Bring together all lines from the listing below that contain the string "yellow".

——————

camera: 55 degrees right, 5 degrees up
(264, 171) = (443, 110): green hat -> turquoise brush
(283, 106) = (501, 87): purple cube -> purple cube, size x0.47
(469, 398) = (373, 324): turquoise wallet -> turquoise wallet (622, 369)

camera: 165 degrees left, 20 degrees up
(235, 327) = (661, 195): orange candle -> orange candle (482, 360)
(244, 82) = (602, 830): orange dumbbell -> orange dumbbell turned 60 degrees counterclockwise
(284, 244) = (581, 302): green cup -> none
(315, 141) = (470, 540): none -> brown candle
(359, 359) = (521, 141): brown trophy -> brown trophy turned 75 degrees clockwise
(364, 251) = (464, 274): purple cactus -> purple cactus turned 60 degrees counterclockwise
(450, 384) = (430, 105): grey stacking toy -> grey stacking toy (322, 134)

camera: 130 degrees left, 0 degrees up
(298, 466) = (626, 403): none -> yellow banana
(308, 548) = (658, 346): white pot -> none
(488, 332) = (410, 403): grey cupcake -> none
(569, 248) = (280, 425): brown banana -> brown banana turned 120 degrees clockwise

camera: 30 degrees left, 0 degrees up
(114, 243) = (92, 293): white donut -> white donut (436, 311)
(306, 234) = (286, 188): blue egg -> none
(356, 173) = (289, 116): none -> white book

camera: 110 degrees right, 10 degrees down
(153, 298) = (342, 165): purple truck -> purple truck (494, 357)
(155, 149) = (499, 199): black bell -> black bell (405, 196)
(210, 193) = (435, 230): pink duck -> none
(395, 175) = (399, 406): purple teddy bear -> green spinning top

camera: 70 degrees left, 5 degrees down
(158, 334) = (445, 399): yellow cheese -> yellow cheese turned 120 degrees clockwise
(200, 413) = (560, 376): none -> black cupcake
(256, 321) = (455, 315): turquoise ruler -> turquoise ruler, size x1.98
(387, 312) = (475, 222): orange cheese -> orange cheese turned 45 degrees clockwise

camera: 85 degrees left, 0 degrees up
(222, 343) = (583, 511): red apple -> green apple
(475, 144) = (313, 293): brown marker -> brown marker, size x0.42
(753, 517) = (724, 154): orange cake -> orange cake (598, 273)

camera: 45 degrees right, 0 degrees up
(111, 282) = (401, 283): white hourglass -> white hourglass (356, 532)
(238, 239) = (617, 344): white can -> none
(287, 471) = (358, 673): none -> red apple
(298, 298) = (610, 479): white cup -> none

——————

• _WRITTEN ANSWER_:
(298, 466) = (626, 403): none -> yellow banana
(158, 334) = (445, 399): yellow cheese -> yellow cheese turned 120 degrees clockwise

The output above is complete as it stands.